PROBLEM TO WORK ON: Give back each record precisely, pictures excluded.

Object matching data:
..........

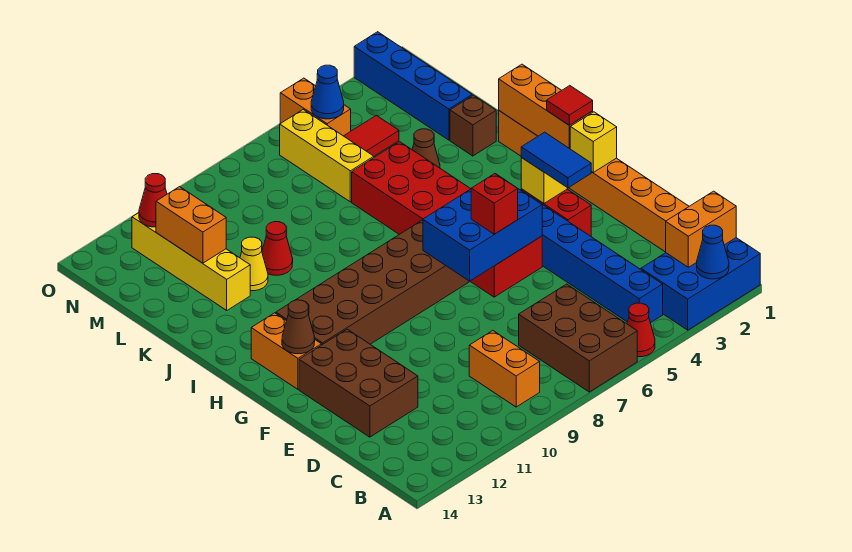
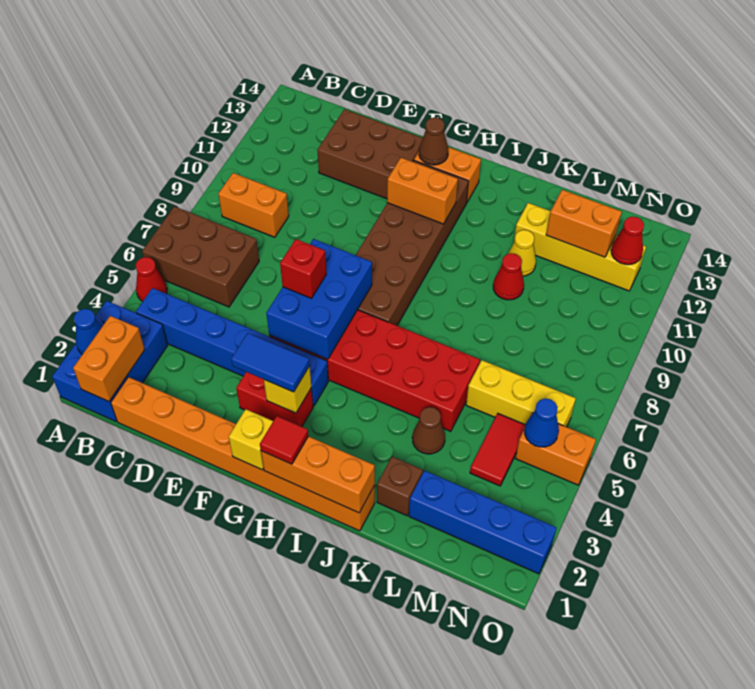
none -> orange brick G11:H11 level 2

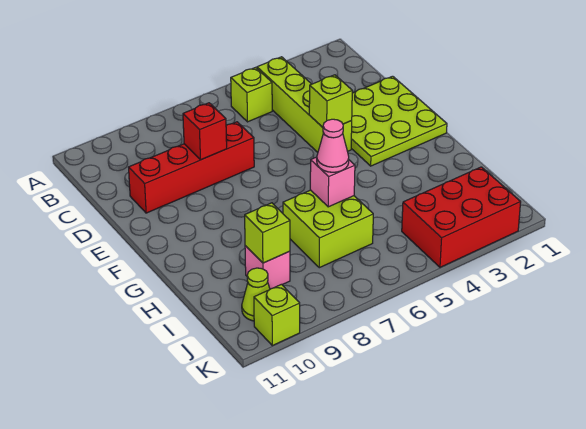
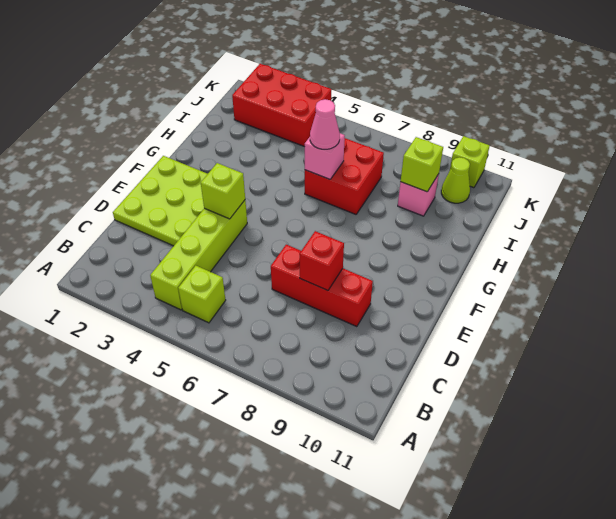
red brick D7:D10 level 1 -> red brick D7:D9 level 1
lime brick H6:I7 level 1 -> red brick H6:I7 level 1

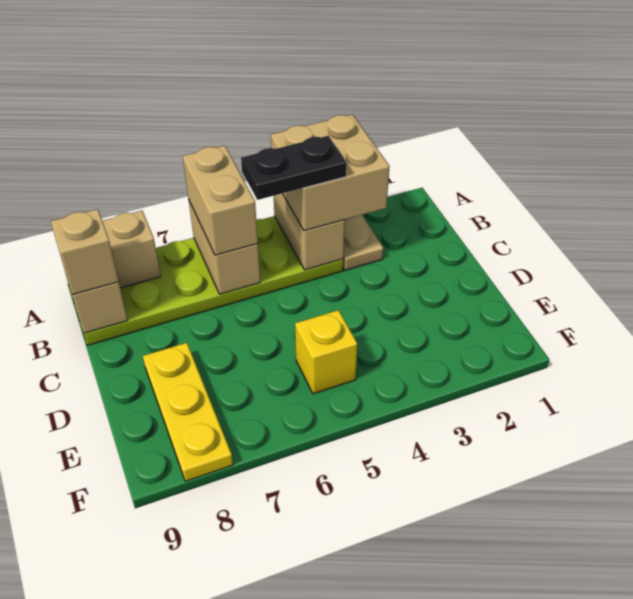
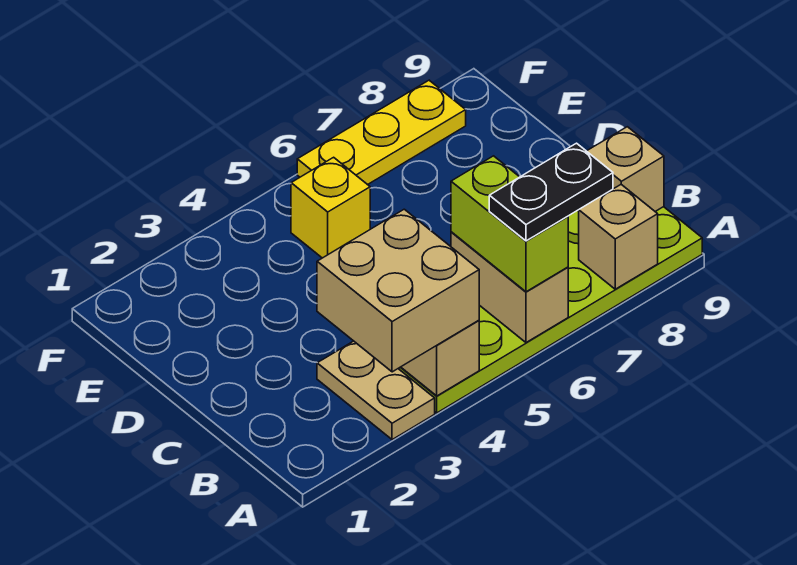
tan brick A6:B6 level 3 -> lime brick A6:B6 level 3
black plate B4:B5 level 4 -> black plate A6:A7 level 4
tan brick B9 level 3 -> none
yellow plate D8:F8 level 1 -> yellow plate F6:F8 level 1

..........

OUTPUT:
none -> orange brick G11:H11 level 2

red brick D7:D10 level 1 -> red brick D7:D9 level 1
lime brick H6:I7 level 1 -> red brick H6:I7 level 1

tan brick A6:B6 level 3 -> lime brick A6:B6 level 3
black plate B4:B5 level 4 -> black plate A6:A7 level 4
tan brick B9 level 3 -> none
yellow plate D8:F8 level 1 -> yellow plate F6:F8 level 1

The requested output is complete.